:: To do ::
Wherever the word "degrees" occurs in the lines below, copy the whole line.

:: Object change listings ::
<<<<
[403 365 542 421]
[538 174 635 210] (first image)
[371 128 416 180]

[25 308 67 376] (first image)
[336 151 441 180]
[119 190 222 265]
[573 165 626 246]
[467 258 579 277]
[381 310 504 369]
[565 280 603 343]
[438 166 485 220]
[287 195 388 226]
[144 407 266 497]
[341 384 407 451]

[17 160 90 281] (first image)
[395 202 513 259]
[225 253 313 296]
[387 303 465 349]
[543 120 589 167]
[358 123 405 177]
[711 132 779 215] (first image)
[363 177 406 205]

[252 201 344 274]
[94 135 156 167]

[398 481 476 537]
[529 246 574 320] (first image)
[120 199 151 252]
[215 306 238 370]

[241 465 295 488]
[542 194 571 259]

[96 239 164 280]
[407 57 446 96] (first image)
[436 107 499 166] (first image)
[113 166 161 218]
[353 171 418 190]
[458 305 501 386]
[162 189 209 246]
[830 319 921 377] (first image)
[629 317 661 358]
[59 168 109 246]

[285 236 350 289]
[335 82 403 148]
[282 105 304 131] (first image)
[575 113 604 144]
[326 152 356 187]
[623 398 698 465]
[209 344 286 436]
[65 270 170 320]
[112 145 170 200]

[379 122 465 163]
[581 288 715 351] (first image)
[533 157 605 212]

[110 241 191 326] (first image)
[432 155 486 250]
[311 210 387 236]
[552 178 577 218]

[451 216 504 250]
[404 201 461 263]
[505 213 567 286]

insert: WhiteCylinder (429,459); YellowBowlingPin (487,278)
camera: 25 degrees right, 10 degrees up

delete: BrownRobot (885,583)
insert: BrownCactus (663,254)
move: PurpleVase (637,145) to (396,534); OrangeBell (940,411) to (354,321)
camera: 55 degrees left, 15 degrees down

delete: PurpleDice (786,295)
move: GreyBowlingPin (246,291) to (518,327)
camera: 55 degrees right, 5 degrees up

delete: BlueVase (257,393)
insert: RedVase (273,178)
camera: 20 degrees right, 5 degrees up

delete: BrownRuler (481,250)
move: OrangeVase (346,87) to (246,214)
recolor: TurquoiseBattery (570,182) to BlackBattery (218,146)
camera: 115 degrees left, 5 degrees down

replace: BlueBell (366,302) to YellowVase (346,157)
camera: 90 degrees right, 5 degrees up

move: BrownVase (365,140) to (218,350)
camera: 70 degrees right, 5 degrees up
>>>>
:: Reply ::
camera: 25 degrees right, 10 degrees up
camera: 55 degrees left, 15 degrees down
camera: 55 degrees right, 5 degrees up
camera: 20 degrees right, 5 degrees up
camera: 115 degrees left, 5 degrees down
camera: 90 degrees right, 5 degrees up
camera: 70 degrees right, 5 degrees up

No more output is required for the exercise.